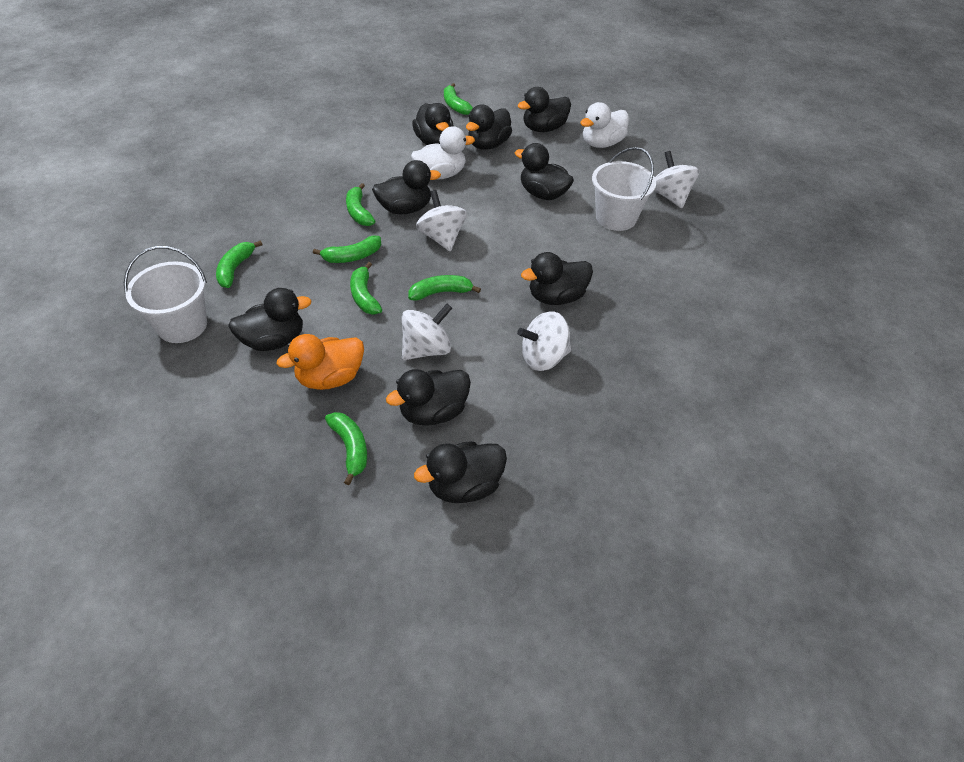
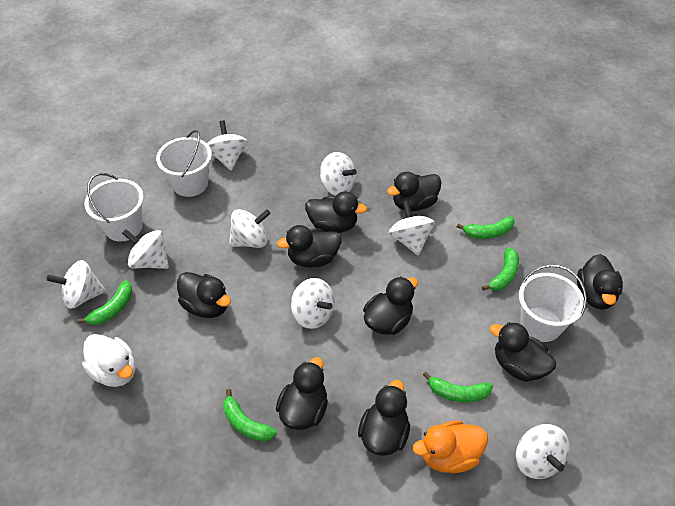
green banana: 7 -> 5
white bucket: 2 -> 3
white duck: 2 -> 1
white spinning top: 4 -> 8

> **Work instructions**
Whenever a line holds a picture, print that line without the picture. All other data must be output exactly.

> **Solution to this task**
green banana: 7 -> 5
white bucket: 2 -> 3
white duck: 2 -> 1
white spinning top: 4 -> 8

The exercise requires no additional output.